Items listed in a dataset
:::::
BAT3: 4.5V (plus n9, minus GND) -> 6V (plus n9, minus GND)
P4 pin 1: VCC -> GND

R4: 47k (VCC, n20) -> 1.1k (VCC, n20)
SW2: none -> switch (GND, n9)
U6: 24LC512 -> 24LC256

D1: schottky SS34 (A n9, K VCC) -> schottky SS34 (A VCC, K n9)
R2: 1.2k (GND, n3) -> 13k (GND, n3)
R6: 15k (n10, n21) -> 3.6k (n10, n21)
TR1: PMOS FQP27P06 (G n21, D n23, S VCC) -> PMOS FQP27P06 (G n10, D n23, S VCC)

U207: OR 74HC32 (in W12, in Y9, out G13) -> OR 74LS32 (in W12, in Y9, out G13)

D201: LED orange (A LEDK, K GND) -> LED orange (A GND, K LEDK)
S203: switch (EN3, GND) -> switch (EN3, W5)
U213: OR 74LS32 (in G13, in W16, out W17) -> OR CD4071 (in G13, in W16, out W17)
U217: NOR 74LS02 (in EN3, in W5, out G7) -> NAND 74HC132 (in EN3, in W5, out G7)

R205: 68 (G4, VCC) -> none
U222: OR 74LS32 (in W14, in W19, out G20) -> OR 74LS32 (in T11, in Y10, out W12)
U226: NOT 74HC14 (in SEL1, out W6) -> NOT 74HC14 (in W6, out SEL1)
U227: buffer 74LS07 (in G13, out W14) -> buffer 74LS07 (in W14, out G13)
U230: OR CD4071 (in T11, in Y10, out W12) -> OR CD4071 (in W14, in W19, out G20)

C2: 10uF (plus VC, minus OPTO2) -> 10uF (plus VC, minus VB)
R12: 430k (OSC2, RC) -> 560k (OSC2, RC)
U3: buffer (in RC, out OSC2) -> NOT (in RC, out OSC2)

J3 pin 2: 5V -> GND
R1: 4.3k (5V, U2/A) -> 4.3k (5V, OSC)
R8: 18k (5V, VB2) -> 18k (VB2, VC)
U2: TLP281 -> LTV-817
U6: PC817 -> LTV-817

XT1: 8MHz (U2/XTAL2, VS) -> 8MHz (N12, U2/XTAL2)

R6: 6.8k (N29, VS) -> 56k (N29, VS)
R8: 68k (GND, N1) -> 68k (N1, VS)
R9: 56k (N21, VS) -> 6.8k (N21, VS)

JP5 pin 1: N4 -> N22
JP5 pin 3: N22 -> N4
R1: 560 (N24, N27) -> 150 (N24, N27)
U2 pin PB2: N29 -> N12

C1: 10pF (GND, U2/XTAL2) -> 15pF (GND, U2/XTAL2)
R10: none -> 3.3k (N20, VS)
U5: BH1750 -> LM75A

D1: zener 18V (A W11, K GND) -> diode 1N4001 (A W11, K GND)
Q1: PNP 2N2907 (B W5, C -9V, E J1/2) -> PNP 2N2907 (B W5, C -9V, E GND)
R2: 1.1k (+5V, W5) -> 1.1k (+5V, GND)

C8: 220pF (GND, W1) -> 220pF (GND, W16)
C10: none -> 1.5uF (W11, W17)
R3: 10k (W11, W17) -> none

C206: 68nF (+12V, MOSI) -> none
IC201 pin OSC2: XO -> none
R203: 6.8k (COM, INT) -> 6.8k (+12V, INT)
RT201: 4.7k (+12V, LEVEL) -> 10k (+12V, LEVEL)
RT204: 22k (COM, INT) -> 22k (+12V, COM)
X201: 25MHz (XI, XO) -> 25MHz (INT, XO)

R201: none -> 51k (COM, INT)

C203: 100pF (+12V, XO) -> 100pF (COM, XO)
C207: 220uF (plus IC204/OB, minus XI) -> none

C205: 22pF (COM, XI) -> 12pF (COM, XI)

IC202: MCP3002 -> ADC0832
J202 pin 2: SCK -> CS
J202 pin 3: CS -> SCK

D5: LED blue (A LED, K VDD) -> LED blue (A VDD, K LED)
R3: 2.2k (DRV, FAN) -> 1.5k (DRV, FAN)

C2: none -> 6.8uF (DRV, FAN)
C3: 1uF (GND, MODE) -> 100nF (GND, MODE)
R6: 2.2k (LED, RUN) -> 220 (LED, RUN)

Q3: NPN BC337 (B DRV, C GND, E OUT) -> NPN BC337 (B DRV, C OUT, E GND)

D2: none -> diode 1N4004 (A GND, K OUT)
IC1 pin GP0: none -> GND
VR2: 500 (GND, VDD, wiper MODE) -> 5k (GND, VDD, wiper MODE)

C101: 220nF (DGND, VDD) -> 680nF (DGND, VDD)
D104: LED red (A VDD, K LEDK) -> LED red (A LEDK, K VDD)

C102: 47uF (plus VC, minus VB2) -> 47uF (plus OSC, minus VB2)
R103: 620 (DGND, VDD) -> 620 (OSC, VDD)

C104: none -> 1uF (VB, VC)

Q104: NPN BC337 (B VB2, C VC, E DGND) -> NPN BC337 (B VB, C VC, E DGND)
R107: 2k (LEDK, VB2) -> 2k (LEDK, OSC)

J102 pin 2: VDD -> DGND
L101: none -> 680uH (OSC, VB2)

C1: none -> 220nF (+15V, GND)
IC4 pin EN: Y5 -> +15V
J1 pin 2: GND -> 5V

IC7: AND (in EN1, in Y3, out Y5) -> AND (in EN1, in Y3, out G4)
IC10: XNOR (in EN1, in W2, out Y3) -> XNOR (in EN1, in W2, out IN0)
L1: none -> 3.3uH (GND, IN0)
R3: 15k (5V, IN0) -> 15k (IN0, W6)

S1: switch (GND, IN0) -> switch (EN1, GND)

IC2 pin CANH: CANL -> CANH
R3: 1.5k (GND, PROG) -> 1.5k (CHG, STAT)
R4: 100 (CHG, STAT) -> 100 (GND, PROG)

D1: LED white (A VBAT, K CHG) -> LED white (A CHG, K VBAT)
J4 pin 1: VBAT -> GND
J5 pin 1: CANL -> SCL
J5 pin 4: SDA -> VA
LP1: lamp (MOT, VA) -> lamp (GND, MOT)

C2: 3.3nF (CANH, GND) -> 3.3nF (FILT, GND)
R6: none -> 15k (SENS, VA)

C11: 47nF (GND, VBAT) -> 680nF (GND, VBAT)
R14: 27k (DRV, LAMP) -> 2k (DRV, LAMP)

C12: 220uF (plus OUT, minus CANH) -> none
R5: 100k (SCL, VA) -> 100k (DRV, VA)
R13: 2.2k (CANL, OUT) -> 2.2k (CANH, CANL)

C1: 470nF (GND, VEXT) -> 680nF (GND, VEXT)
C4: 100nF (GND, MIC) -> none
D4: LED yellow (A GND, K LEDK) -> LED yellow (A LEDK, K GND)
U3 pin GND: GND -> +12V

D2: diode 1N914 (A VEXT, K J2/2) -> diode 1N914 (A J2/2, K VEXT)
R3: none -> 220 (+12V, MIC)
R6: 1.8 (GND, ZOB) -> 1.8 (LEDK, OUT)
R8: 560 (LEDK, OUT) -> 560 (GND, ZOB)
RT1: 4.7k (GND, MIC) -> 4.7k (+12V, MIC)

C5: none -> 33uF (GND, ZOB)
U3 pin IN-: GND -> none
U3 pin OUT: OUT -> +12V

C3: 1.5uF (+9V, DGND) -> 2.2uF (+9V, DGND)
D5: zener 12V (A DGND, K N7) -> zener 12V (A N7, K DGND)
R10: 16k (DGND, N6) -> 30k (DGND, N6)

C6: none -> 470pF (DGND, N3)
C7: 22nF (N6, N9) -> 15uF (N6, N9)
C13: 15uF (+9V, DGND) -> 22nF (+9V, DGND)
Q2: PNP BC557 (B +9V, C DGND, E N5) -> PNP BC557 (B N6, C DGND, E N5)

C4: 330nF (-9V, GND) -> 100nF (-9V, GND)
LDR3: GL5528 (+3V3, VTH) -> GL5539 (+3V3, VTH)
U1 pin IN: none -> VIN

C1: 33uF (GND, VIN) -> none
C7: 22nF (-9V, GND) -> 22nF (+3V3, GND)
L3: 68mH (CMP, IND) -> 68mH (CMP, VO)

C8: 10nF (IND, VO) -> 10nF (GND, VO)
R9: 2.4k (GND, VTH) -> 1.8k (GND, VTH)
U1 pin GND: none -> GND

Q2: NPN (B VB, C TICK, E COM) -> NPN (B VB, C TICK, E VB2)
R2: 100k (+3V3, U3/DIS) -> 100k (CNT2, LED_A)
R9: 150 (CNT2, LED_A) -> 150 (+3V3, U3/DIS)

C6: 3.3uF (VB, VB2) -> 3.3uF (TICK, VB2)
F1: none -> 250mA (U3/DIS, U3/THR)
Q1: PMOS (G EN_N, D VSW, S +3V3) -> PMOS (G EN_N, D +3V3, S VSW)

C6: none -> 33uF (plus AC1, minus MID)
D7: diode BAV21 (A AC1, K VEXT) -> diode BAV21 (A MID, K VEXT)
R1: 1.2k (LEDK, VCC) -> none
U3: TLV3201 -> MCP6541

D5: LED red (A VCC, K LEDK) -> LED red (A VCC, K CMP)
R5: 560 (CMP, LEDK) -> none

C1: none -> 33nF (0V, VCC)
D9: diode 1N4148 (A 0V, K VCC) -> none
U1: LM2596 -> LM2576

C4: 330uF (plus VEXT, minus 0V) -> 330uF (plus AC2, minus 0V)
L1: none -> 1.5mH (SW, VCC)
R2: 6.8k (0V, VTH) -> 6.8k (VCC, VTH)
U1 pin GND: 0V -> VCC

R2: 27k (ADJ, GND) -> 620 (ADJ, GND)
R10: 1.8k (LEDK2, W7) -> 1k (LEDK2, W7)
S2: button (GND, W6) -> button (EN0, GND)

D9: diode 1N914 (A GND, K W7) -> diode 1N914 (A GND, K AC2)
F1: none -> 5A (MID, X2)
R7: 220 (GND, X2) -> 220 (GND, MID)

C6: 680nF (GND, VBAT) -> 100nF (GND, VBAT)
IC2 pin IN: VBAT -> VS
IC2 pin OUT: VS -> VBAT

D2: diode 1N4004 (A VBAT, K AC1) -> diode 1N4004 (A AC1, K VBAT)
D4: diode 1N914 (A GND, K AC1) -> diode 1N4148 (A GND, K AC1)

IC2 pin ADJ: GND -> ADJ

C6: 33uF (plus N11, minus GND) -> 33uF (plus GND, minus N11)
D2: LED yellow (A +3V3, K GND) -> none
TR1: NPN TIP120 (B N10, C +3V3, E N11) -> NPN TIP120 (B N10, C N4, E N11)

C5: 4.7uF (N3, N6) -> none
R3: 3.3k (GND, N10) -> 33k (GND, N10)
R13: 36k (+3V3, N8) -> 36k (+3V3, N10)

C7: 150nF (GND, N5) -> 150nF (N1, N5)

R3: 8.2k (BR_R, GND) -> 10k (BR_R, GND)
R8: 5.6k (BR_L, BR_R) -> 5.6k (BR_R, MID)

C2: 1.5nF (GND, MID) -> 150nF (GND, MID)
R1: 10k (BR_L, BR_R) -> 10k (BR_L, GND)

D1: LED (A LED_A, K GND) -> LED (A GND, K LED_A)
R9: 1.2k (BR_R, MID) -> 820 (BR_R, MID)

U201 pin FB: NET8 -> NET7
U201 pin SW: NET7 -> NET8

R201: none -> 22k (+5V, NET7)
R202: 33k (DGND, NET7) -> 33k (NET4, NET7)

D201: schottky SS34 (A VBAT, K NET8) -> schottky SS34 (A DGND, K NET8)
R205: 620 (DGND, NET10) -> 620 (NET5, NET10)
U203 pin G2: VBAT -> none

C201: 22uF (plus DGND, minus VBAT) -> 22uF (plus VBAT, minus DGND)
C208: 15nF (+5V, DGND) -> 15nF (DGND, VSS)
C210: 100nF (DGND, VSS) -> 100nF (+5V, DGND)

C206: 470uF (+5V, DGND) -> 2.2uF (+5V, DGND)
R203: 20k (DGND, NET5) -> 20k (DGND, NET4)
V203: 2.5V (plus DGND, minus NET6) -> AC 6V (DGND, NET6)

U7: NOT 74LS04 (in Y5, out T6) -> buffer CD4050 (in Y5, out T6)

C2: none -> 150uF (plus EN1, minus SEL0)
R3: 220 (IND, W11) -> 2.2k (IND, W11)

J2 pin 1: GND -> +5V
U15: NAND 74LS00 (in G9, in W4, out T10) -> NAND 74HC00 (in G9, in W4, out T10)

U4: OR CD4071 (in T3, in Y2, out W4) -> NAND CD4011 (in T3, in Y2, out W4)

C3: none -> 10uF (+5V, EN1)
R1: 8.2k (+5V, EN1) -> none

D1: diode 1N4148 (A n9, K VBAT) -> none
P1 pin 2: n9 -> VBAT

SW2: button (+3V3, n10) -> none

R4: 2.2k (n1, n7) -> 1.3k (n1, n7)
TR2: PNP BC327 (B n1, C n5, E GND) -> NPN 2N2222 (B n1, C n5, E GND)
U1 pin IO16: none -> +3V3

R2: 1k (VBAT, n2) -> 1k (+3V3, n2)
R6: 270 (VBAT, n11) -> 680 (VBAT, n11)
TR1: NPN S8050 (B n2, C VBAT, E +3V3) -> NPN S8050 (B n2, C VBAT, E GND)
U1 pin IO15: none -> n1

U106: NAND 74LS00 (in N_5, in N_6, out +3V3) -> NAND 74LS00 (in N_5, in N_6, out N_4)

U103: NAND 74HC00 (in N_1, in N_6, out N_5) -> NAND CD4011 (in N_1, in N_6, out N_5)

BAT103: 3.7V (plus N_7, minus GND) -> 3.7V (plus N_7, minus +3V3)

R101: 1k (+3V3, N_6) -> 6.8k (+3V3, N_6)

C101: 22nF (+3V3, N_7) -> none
:::::
In these entries, some lines may contain the string "CANL". Give the number of such lines and nothing more.

■ Written solution
3